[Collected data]
=====

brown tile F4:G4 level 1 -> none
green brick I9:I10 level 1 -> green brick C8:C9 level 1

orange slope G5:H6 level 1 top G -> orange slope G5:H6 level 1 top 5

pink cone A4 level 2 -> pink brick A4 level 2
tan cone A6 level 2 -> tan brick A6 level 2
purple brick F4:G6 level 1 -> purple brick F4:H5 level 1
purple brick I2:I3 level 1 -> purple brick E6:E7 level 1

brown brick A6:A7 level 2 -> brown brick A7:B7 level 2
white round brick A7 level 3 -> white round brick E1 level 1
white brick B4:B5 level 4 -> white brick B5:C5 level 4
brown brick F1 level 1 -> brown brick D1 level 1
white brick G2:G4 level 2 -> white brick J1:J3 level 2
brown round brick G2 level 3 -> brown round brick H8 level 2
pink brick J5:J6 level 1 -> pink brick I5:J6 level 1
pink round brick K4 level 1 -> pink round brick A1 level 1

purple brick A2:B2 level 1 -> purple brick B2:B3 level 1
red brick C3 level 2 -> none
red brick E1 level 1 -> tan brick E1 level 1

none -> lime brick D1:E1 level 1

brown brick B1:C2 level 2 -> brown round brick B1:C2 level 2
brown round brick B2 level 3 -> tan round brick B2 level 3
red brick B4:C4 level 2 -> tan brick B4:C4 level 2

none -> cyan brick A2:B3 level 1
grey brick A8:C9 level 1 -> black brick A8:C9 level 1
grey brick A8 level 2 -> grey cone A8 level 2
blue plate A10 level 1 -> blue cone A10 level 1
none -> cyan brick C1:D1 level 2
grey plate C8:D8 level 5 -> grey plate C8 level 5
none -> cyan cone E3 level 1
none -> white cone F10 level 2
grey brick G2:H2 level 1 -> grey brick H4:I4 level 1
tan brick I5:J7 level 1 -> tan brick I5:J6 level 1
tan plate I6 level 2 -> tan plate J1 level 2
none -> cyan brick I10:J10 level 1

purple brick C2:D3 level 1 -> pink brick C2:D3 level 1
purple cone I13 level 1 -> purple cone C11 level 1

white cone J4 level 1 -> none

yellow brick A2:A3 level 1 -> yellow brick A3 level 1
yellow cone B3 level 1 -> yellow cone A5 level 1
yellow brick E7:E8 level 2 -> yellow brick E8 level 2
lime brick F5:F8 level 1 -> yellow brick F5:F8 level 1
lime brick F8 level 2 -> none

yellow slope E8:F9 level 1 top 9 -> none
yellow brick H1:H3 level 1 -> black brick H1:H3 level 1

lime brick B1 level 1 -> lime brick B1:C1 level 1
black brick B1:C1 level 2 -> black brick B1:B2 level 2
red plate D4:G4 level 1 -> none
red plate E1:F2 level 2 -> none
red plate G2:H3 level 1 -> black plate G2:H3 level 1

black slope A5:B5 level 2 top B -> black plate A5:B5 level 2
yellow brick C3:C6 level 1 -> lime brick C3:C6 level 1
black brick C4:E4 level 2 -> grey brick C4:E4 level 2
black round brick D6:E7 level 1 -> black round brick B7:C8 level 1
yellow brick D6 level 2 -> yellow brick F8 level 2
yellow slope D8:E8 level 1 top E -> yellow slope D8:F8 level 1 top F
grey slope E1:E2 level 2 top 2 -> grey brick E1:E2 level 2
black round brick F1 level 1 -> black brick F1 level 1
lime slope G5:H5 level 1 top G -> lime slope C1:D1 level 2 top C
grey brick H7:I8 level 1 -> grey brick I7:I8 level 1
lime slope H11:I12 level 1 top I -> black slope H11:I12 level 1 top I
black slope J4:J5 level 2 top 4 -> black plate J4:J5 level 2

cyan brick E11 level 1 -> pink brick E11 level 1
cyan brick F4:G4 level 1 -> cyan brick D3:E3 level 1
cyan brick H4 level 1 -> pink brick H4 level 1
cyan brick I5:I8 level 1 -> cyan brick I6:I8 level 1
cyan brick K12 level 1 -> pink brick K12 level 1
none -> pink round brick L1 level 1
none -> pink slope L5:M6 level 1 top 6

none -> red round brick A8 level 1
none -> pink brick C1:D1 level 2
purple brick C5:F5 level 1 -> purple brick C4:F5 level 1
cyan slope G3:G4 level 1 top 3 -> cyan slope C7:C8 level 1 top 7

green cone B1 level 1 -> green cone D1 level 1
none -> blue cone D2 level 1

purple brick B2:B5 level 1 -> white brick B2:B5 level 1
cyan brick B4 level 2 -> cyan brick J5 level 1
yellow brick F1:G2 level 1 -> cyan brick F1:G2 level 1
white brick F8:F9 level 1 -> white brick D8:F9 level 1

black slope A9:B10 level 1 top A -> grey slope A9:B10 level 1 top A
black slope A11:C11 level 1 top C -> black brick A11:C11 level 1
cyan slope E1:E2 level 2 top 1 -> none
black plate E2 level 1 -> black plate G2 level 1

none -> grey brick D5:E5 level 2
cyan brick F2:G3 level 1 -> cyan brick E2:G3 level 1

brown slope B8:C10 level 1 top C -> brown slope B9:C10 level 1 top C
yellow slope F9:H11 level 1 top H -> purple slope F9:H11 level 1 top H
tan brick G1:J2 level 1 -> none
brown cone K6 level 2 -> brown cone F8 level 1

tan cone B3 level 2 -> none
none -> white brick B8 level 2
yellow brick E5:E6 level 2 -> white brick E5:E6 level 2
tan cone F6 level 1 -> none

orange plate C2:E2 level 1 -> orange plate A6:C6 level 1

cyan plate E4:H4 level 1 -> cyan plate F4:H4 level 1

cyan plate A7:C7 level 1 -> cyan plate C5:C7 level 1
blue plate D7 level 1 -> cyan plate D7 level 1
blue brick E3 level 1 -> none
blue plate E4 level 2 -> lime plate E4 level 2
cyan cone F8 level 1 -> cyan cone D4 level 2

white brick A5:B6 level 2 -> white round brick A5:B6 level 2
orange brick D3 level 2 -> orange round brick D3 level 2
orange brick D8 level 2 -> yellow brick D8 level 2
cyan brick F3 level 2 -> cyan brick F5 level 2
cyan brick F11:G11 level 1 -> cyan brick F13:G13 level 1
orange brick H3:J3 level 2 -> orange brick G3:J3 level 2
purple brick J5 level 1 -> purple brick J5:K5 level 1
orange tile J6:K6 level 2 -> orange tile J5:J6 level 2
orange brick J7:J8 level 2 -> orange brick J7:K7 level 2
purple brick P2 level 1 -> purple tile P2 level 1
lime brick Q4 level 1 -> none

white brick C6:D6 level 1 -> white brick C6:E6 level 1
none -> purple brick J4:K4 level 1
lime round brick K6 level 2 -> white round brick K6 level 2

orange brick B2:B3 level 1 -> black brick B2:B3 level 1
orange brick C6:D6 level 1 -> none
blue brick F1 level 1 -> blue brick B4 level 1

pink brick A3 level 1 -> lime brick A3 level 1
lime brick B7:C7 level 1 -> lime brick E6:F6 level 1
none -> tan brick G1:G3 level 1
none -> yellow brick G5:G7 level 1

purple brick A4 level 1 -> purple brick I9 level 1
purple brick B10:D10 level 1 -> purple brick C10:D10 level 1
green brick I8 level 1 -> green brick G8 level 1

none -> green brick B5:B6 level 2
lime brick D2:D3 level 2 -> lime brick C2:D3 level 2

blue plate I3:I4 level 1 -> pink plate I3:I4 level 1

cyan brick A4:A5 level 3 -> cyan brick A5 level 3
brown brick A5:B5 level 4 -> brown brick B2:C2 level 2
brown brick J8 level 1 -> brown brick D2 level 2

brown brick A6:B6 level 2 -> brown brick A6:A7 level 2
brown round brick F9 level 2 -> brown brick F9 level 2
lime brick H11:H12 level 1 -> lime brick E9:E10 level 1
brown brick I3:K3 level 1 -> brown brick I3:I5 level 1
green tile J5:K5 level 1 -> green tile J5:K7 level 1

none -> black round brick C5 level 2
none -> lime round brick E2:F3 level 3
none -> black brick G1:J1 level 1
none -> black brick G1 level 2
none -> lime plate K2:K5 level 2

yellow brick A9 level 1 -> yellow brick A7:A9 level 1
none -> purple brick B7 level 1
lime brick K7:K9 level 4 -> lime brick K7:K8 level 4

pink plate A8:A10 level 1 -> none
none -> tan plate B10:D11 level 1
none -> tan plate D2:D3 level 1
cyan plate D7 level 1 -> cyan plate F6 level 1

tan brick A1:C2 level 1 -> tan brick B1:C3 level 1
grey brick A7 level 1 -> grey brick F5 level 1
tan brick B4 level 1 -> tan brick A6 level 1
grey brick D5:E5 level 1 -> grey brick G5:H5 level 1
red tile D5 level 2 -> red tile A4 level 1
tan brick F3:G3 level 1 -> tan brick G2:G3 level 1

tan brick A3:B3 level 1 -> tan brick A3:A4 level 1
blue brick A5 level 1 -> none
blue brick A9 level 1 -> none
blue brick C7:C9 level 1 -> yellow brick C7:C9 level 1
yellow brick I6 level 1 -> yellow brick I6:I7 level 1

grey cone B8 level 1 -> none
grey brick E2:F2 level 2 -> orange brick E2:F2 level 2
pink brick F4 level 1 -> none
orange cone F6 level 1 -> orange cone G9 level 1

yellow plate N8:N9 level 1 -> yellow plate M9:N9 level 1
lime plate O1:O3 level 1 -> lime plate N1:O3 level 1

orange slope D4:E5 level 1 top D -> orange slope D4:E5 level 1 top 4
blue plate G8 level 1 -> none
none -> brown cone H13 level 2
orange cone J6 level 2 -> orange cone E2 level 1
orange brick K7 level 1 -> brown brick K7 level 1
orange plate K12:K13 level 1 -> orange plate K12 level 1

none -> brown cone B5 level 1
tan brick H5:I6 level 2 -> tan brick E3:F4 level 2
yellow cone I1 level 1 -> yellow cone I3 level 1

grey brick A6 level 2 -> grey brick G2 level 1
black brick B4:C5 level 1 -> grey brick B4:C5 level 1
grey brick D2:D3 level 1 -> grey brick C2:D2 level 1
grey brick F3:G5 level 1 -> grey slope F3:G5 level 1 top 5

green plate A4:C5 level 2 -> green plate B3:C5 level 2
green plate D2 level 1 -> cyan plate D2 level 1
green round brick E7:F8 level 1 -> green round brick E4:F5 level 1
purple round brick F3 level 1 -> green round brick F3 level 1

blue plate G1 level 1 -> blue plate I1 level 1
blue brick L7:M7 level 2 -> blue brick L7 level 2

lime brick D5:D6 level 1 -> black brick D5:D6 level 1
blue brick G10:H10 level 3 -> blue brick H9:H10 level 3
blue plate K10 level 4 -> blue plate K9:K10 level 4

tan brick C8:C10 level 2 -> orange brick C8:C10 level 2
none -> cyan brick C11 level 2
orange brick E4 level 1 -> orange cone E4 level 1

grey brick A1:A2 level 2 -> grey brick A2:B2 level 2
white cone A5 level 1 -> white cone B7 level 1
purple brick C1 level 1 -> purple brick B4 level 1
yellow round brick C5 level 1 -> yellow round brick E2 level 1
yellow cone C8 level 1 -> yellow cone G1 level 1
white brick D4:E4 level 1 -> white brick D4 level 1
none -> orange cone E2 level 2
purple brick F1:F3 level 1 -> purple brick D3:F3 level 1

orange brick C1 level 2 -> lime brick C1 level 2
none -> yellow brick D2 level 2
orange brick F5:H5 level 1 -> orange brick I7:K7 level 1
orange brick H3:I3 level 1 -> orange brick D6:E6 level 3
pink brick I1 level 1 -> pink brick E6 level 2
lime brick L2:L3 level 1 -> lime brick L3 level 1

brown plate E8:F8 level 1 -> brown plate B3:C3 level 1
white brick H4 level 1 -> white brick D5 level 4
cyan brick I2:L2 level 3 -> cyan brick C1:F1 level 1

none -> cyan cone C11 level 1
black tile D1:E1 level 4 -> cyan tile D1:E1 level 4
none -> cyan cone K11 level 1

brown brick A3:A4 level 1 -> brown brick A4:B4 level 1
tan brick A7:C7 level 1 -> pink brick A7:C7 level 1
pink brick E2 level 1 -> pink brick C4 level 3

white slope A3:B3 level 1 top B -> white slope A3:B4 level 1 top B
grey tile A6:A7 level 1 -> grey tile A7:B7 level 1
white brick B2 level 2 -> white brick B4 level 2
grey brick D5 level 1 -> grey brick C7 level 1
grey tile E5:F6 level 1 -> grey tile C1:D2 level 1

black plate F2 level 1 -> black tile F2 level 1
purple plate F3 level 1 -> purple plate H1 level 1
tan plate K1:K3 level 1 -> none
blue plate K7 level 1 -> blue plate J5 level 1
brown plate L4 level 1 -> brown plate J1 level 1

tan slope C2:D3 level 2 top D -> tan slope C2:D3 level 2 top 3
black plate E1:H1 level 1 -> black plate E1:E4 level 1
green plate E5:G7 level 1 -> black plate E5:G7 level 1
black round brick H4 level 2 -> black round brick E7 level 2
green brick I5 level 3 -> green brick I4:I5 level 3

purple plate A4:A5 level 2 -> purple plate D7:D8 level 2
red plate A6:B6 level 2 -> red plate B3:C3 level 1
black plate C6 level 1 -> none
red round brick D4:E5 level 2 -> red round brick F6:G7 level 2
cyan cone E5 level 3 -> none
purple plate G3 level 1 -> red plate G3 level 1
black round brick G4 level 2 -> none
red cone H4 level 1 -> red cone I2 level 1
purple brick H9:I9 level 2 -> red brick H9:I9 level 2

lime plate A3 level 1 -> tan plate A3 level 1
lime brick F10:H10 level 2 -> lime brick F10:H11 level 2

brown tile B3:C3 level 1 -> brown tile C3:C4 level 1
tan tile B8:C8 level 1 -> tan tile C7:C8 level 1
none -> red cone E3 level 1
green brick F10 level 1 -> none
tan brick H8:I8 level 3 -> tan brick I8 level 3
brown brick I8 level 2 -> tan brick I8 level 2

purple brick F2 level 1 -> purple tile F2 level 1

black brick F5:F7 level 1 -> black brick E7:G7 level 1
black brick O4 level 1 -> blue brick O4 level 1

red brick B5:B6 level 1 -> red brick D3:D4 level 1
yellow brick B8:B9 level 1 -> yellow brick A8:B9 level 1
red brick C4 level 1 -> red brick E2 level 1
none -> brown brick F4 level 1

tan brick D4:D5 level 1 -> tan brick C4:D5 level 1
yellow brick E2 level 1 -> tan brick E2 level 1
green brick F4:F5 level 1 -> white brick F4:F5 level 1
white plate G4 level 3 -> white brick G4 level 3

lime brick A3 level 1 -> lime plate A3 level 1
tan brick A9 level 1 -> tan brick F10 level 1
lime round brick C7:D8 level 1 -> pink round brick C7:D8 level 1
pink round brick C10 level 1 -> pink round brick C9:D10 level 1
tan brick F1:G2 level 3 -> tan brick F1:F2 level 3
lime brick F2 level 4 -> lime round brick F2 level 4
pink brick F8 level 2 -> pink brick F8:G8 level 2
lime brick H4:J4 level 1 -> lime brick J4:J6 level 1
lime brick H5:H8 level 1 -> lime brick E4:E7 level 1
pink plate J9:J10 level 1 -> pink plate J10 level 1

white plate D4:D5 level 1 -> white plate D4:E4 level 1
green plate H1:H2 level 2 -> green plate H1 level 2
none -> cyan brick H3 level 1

=====

Please transcribe only the lines in the records above running from the line that has "none -> orange cone E2 level 2" through the line that has "brown brick A3:A4", both included, exactly as they appear.

• **Reply**:
none -> orange cone E2 level 2
purple brick F1:F3 level 1 -> purple brick D3:F3 level 1

orange brick C1 level 2 -> lime brick C1 level 2
none -> yellow brick D2 level 2
orange brick F5:H5 level 1 -> orange brick I7:K7 level 1
orange brick H3:I3 level 1 -> orange brick D6:E6 level 3
pink brick I1 level 1 -> pink brick E6 level 2
lime brick L2:L3 level 1 -> lime brick L3 level 1

brown plate E8:F8 level 1 -> brown plate B3:C3 level 1
white brick H4 level 1 -> white brick D5 level 4
cyan brick I2:L2 level 3 -> cyan brick C1:F1 level 1

none -> cyan cone C11 level 1
black tile D1:E1 level 4 -> cyan tile D1:E1 level 4
none -> cyan cone K11 level 1

brown brick A3:A4 level 1 -> brown brick A4:B4 level 1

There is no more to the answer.